• [WHAT NEEDS TO BE DONE]:
Rewrite the entries below, changing every instance of "each given word" to "each listed word" and keeping everything else the same.

• [DATA SHOWN]:
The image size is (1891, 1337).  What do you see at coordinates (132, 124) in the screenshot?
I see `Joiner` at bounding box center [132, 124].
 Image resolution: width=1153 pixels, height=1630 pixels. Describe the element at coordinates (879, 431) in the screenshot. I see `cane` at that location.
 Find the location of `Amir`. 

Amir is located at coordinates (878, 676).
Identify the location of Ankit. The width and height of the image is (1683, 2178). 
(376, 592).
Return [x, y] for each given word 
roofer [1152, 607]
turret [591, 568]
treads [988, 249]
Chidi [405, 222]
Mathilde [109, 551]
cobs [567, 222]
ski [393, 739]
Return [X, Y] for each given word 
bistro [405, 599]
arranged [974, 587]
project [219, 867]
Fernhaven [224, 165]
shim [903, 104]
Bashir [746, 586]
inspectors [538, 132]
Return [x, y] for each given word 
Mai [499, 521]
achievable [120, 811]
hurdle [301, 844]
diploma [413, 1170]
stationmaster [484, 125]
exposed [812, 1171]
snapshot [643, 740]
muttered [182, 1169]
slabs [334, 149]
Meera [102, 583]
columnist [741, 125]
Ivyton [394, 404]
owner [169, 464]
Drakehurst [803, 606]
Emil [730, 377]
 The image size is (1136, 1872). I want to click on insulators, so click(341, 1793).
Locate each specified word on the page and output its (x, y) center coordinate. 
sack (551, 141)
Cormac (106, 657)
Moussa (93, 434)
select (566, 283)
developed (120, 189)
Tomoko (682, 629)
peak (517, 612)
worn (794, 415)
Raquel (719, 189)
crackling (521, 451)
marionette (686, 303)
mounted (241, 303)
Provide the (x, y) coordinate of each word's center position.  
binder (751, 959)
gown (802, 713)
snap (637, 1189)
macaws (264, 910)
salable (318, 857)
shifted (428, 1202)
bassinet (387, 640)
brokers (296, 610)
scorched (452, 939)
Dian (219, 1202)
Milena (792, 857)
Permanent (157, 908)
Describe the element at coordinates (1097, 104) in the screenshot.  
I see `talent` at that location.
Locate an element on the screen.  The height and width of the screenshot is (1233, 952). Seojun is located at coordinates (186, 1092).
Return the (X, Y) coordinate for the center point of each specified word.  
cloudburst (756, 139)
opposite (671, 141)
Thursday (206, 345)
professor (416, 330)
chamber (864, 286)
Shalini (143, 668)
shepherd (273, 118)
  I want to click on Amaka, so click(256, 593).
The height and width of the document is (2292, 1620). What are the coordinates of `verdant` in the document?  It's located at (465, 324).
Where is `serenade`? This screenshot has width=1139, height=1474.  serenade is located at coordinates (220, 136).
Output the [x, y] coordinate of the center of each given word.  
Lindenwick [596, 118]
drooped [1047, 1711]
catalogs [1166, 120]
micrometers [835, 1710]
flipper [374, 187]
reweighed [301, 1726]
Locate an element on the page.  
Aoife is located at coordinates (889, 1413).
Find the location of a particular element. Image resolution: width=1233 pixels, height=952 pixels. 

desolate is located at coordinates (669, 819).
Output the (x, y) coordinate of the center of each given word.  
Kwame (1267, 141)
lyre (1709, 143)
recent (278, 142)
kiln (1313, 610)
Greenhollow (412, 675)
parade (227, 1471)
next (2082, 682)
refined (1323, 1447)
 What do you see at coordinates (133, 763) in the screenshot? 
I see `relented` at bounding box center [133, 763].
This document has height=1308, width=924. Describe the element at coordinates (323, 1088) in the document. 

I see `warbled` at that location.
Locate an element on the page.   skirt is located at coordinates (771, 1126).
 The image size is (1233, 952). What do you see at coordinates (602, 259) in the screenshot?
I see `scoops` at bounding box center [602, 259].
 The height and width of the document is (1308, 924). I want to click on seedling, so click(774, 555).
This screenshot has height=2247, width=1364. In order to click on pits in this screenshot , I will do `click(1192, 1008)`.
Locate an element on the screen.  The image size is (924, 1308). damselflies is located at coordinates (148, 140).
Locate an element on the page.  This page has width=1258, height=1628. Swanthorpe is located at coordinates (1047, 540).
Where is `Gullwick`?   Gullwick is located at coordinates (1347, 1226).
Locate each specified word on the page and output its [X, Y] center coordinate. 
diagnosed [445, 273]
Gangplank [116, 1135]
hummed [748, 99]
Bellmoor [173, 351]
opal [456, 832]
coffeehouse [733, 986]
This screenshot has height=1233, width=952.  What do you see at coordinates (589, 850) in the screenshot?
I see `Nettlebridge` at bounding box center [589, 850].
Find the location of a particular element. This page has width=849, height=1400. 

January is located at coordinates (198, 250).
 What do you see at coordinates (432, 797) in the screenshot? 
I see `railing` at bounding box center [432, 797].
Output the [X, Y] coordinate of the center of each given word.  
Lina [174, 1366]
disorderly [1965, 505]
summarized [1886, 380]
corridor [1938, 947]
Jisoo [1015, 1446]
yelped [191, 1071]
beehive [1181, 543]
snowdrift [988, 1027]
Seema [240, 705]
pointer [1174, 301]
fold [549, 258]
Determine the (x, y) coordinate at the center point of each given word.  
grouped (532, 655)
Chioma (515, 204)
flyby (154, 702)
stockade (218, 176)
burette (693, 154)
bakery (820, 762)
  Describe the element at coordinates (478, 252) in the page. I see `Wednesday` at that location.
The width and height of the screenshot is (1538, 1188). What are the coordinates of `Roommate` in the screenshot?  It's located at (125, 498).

• [OUTPUT BELOW]:
The image size is (1891, 1337).  What do you see at coordinates (132, 124) in the screenshot?
I see `Joiner` at bounding box center [132, 124].
 Image resolution: width=1153 pixels, height=1630 pixels. Describe the element at coordinates (879, 431) in the screenshot. I see `cane` at that location.
 Find the location of `Amir`. 

Amir is located at coordinates (878, 676).
Identify the location of Ankit. The width and height of the image is (1683, 2178). 
(376, 592).
Return [x, y] for each listed word 
roofer [1152, 607]
turret [591, 568]
treads [988, 249]
Chidi [405, 222]
Mathilde [109, 551]
cobs [567, 222]
ski [393, 739]
Return [X, Y] for each listed word 
bistro [405, 599]
arranged [974, 587]
project [219, 867]
Fernhaven [224, 165]
shim [903, 104]
Bashir [746, 586]
inspectors [538, 132]
Return [x, y] for each listed word 
Mai [499, 521]
achievable [120, 811]
hurdle [301, 844]
diploma [413, 1170]
stationmaster [484, 125]
exposed [812, 1171]
snapshot [643, 740]
muttered [182, 1169]
slabs [334, 149]
Meera [102, 583]
columnist [741, 125]
Ivyton [394, 404]
owner [169, 464]
Drakehurst [803, 606]
Emil [730, 377]
 The image size is (1136, 1872). I want to click on insulators, so click(341, 1793).
Locate each specified word on the page and output its (x, y) center coordinate. 
sack (551, 141)
Cormac (106, 657)
Moussa (93, 434)
select (566, 283)
developed (120, 189)
Tomoko (682, 629)
peak (517, 612)
worn (794, 415)
Raquel (719, 189)
crackling (521, 451)
marionette (686, 303)
mounted (241, 303)
Provide the (x, y) coordinate of each word's center position.  
binder (751, 959)
gown (802, 713)
snap (637, 1189)
macaws (264, 910)
salable (318, 857)
shifted (428, 1202)
bassinet (387, 640)
brokers (296, 610)
scorched (452, 939)
Dian (219, 1202)
Milena (792, 857)
Permanent (157, 908)
Describe the element at coordinates (1097, 104) in the screenshot.  
I see `talent` at that location.
Locate an element on the screen.  The height and width of the screenshot is (1233, 952). Seojun is located at coordinates (186, 1092).
Return the (X, Y) coordinate for the center point of each specified word.  
cloudburst (756, 139)
opposite (671, 141)
Thursday (206, 345)
professor (416, 330)
chamber (864, 286)
Shalini (143, 668)
shepherd (273, 118)
  I want to click on Amaka, so click(256, 593).
The height and width of the document is (2292, 1620). What are the coordinates of `verdant` in the document?  It's located at (465, 324).
Where is `serenade`? This screenshot has width=1139, height=1474.  serenade is located at coordinates (220, 136).
Output the [x, y] coordinate of the center of each listed word.  
Lindenwick [596, 118]
drooped [1047, 1711]
catalogs [1166, 120]
micrometers [835, 1710]
flipper [374, 187]
reweighed [301, 1726]
Locate an element on the page.  
Aoife is located at coordinates (889, 1413).
Find the location of a particular element. Image resolution: width=1233 pixels, height=952 pixels. 

desolate is located at coordinates (669, 819).
Output the (x, y) coordinate of the center of each listed word.  
Kwame (1267, 141)
lyre (1709, 143)
recent (278, 142)
kiln (1313, 610)
Greenhollow (412, 675)
parade (227, 1471)
next (2082, 682)
refined (1323, 1447)
 What do you see at coordinates (133, 763) in the screenshot? 
I see `relented` at bounding box center [133, 763].
This document has height=1308, width=924. Describe the element at coordinates (323, 1088) in the document. 

I see `warbled` at that location.
Locate an element on the page.   skirt is located at coordinates (771, 1126).
 The image size is (1233, 952). What do you see at coordinates (602, 259) in the screenshot?
I see `scoops` at bounding box center [602, 259].
 The height and width of the document is (1308, 924). I want to click on seedling, so click(774, 555).
This screenshot has height=2247, width=1364. In order to click on pits in this screenshot , I will do `click(1192, 1008)`.
Locate an element on the screen.  The image size is (924, 1308). damselflies is located at coordinates (148, 140).
Locate an element on the page.  This page has width=1258, height=1628. Swanthorpe is located at coordinates (1047, 540).
Where is `Gullwick`?   Gullwick is located at coordinates (1347, 1226).
Locate each specified word on the page and output its [X, Y] center coordinate. 
diagnosed [445, 273]
Gangplank [116, 1135]
hummed [748, 99]
Bellmoor [173, 351]
opal [456, 832]
coffeehouse [733, 986]
This screenshot has height=1233, width=952.  What do you see at coordinates (589, 850) in the screenshot?
I see `Nettlebridge` at bounding box center [589, 850].
Find the location of a particular element. This page has width=849, height=1400. 

January is located at coordinates (198, 250).
 What do you see at coordinates (432, 797) in the screenshot? 
I see `railing` at bounding box center [432, 797].
Output the [X, Y] coordinate of the center of each listed word.  
Lina [174, 1366]
disorderly [1965, 505]
summarized [1886, 380]
corridor [1938, 947]
Jisoo [1015, 1446]
yelped [191, 1071]
beehive [1181, 543]
snowdrift [988, 1027]
Seema [240, 705]
pointer [1174, 301]
fold [549, 258]
Determine the (x, y) coordinate at the center point of each listed word.  
grouped (532, 655)
Chioma (515, 204)
flyby (154, 702)
stockade (218, 176)
burette (693, 154)
bakery (820, 762)
  Describe the element at coordinates (478, 252) in the page. I see `Wednesday` at that location.
The width and height of the screenshot is (1538, 1188). What are the coordinates of `Roommate` in the screenshot?  It's located at (125, 498).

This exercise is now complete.